### MATERIAL PROVIDED:
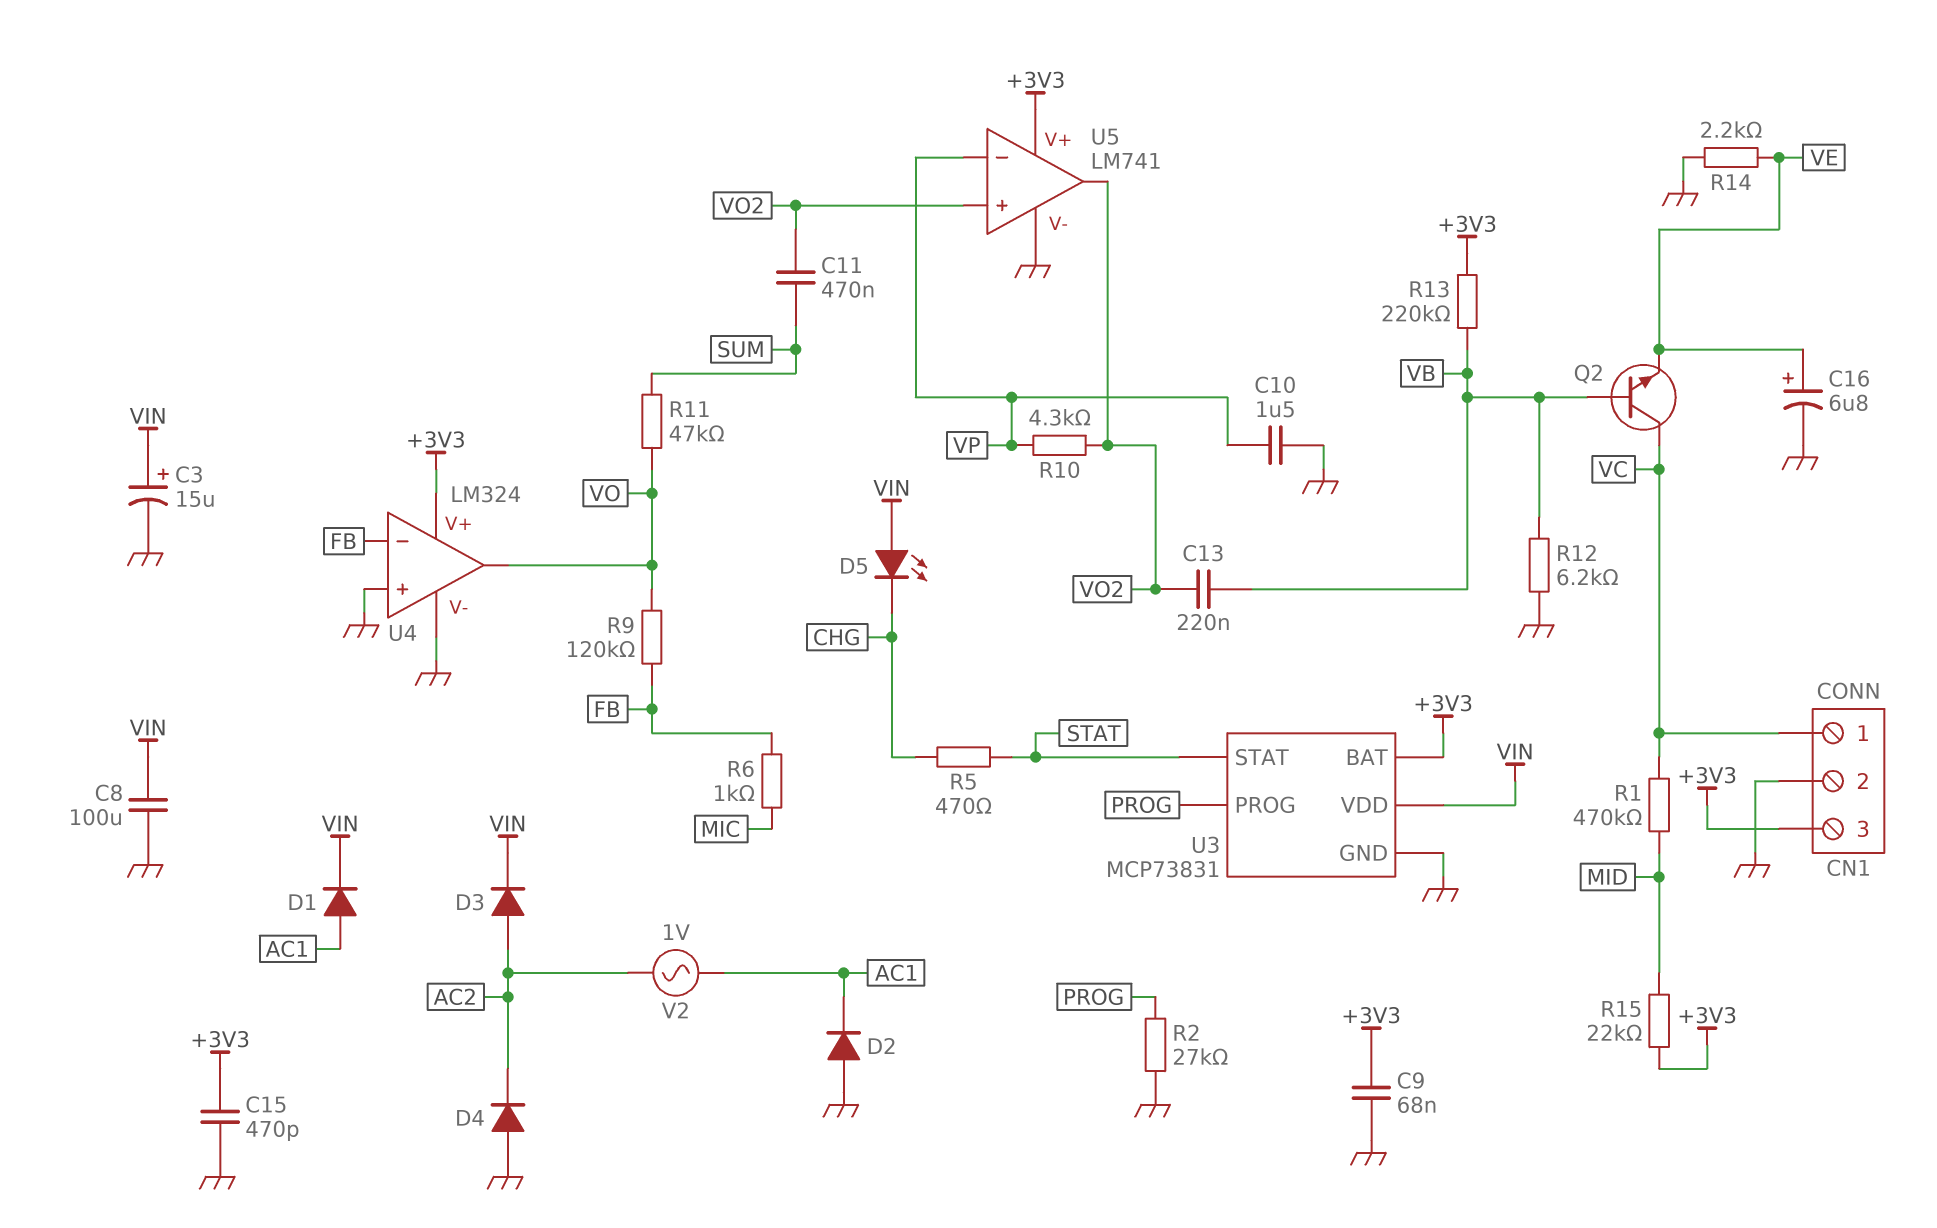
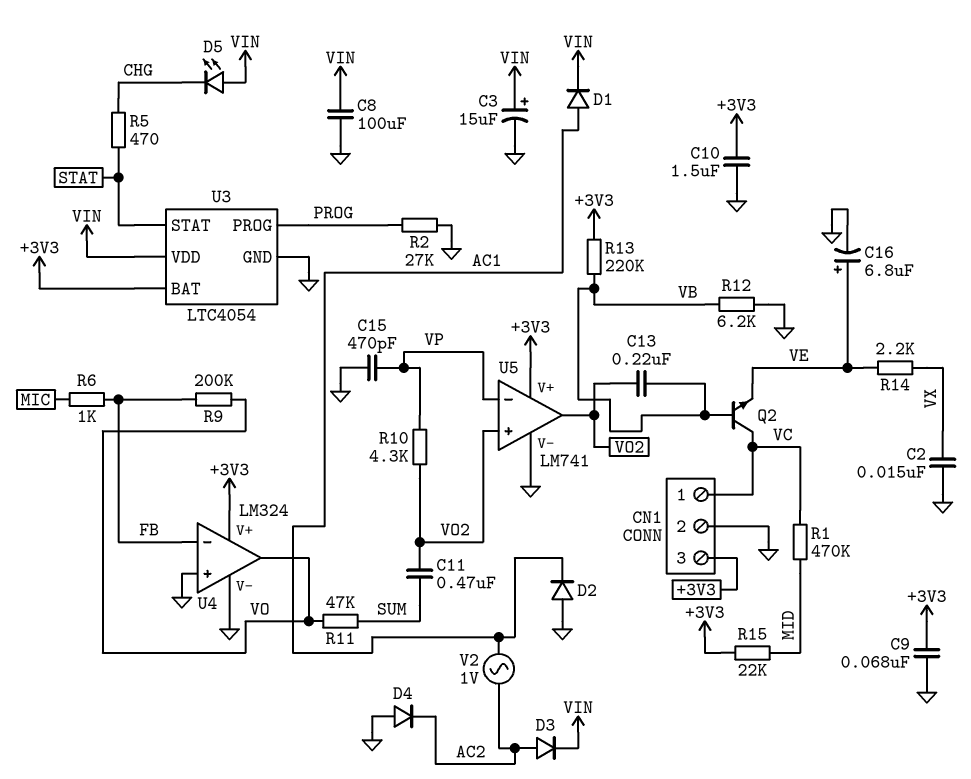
C2: none -> 15nF (GND, VX)
C10: 1.5uF (GND, VP) -> 1.5uF (+3V3, GND)
C15: 470pF (+3V3, GND) -> 470pF (GND, VP)
R9: 120k (FB, VO) -> 200k (FB, VO)
R14: 2.2k (GND, VE) -> 2.2k (VE, VX)
U3: MCP73831 -> LTC4054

### ASSIGNMENT:
The lines to reproduce run from the line containing "C15: 470pF (+3V3, GND) -> 470pF (GND, VP)" to the end of the listing; write them out exactly and add nothing.

### ANSWER FOR THE TASK:
C15: 470pF (+3V3, GND) -> 470pF (GND, VP)
R9: 120k (FB, VO) -> 200k (FB, VO)
R14: 2.2k (GND, VE) -> 2.2k (VE, VX)
U3: MCP73831 -> LTC4054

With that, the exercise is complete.